→ Challenge: Reproduce every line of the material below word for word, omitting the pictures from your answer.

(Element lookup records)
--------------------------------------------------

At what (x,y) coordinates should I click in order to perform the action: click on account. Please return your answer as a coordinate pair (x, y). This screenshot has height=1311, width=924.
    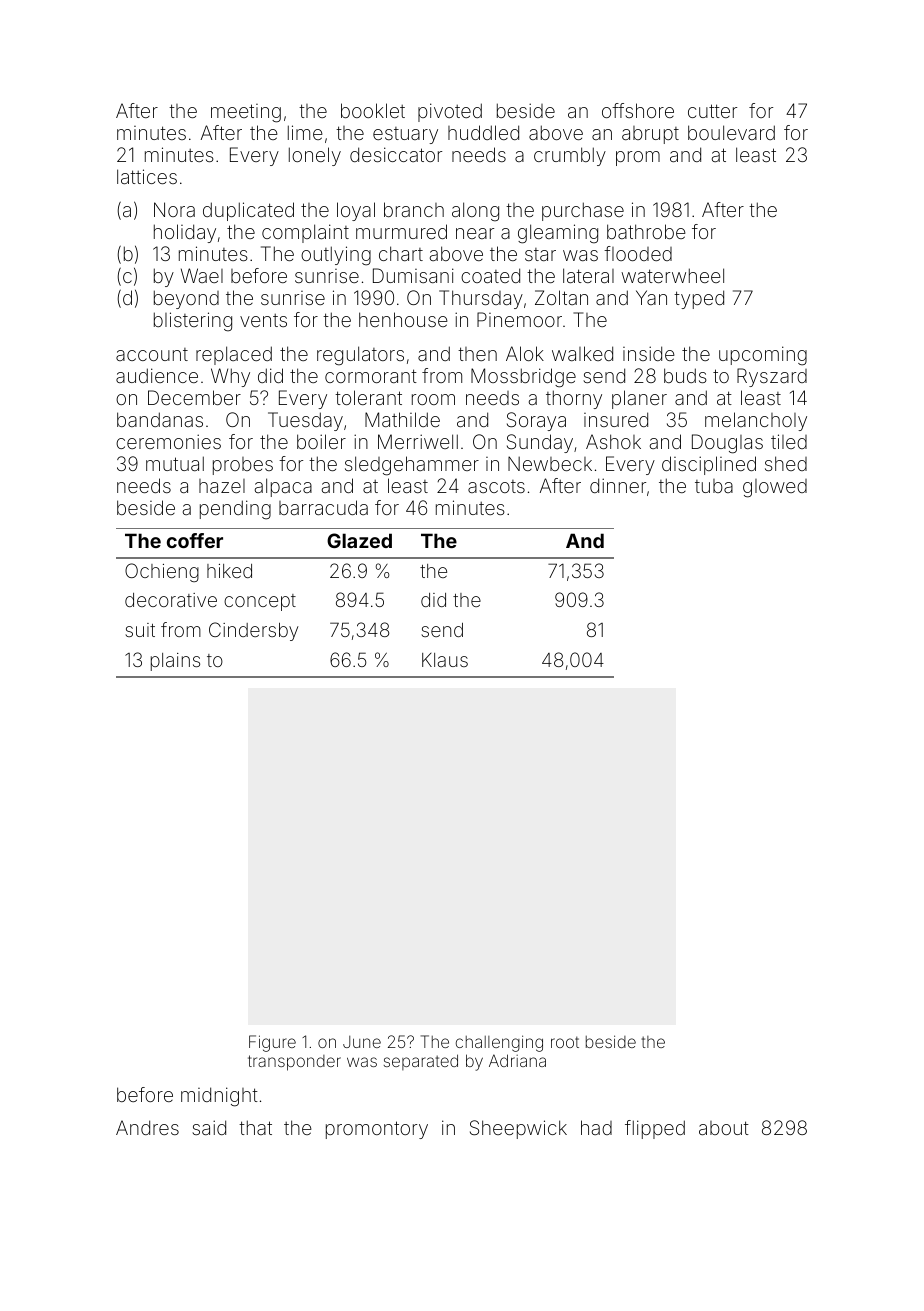
    Looking at the image, I should click on (152, 354).
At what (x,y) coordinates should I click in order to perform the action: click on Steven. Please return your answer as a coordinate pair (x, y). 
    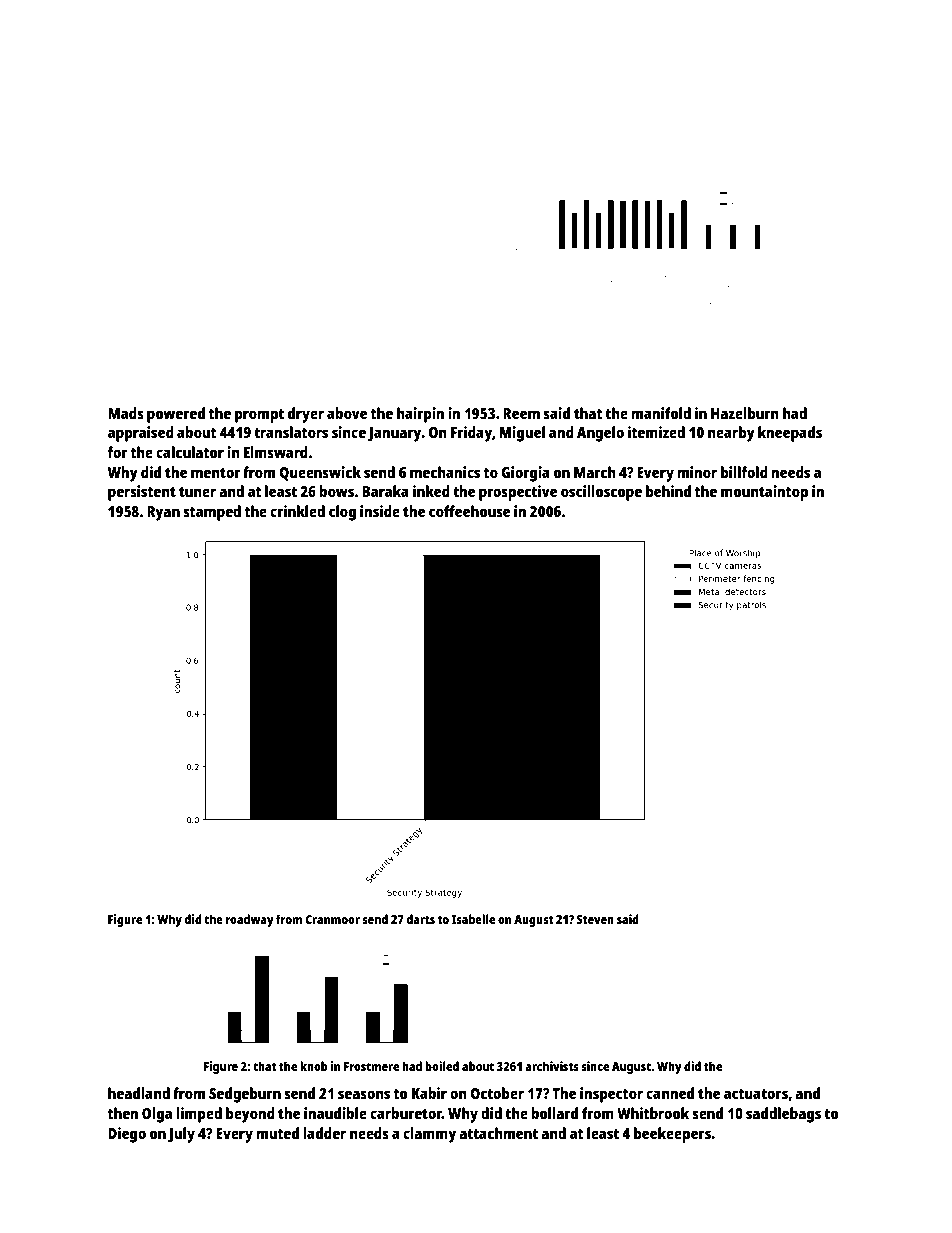
    Looking at the image, I should click on (595, 919).
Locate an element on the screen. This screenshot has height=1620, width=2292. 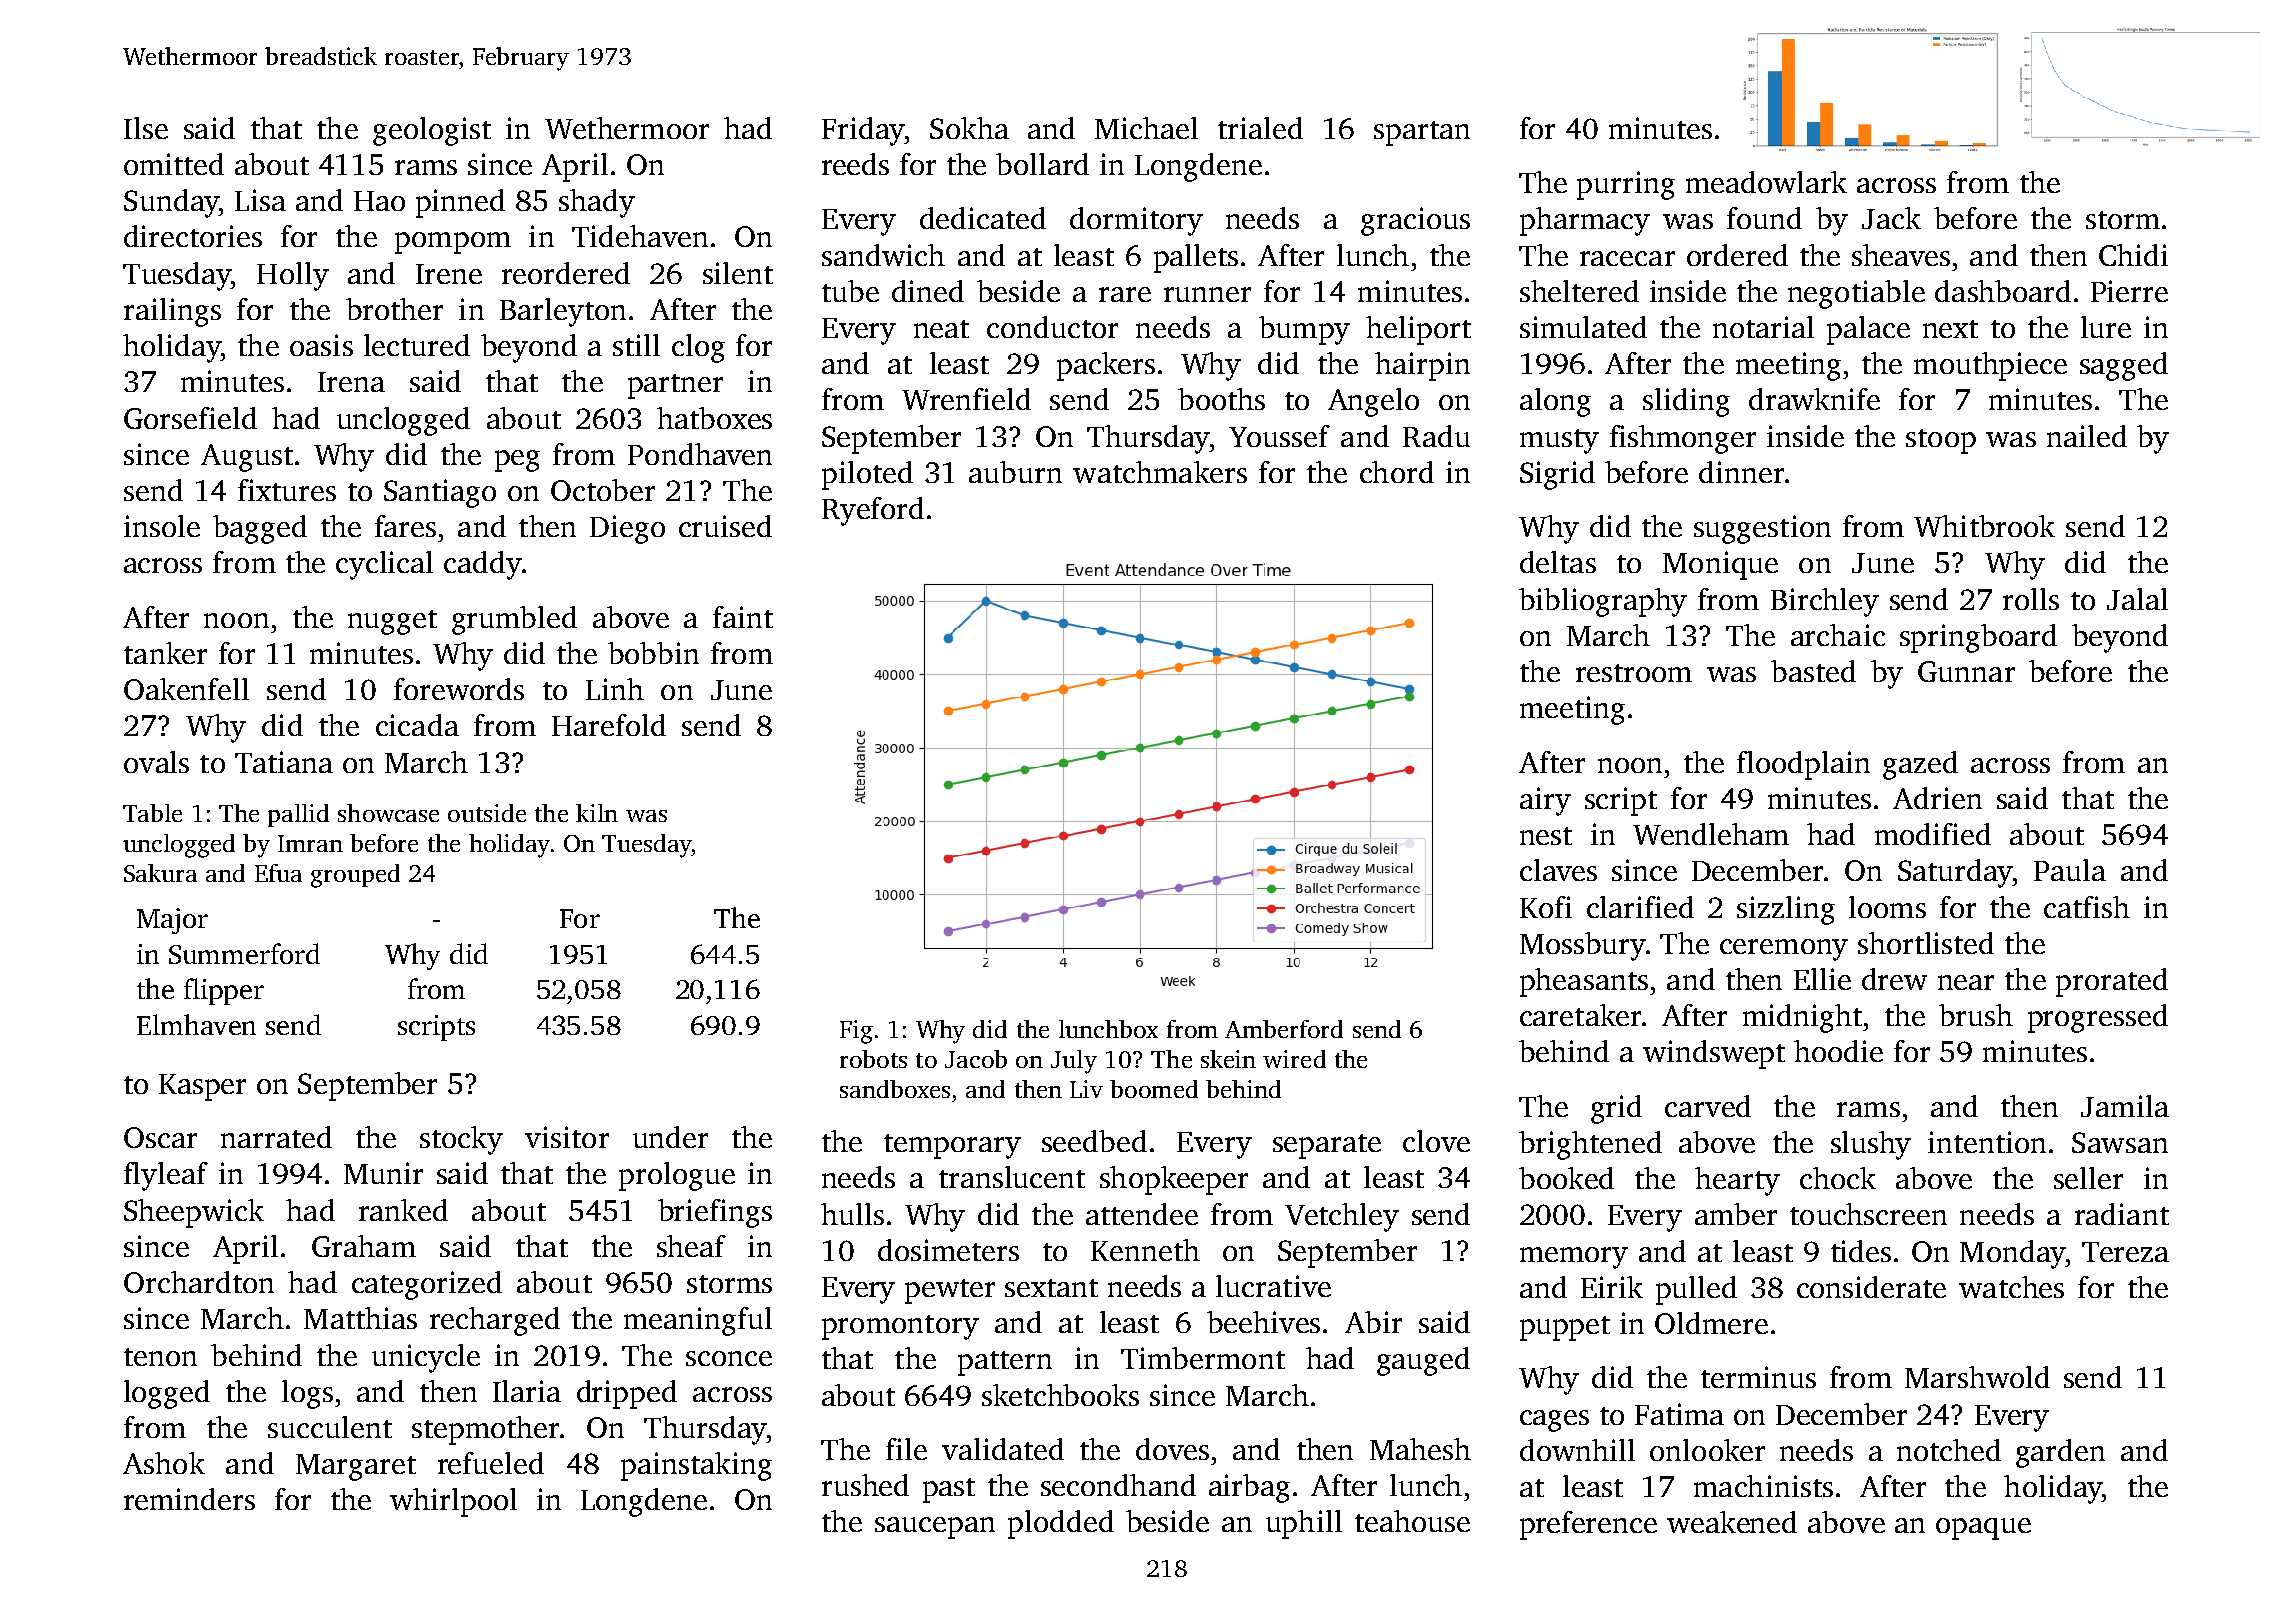
skein is located at coordinates (1228, 1059).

--------------------------------------------------

→ Output for this exercise:
At what (x,y) coordinates should I click in order to perform the action: click on account. Please return your answer as a coordinate pair (x, y). This screenshot has height=1311, width=924.
    Looking at the image, I should click on (152, 354).
At what (x,y) coordinates should I click in order to perform the action: click on Steven. Please return your answer as a coordinate pair (x, y). 
    Looking at the image, I should click on (595, 919).
Locate an element on the screen. This screenshot has height=1620, width=2292. 
skein is located at coordinates (1228, 1059).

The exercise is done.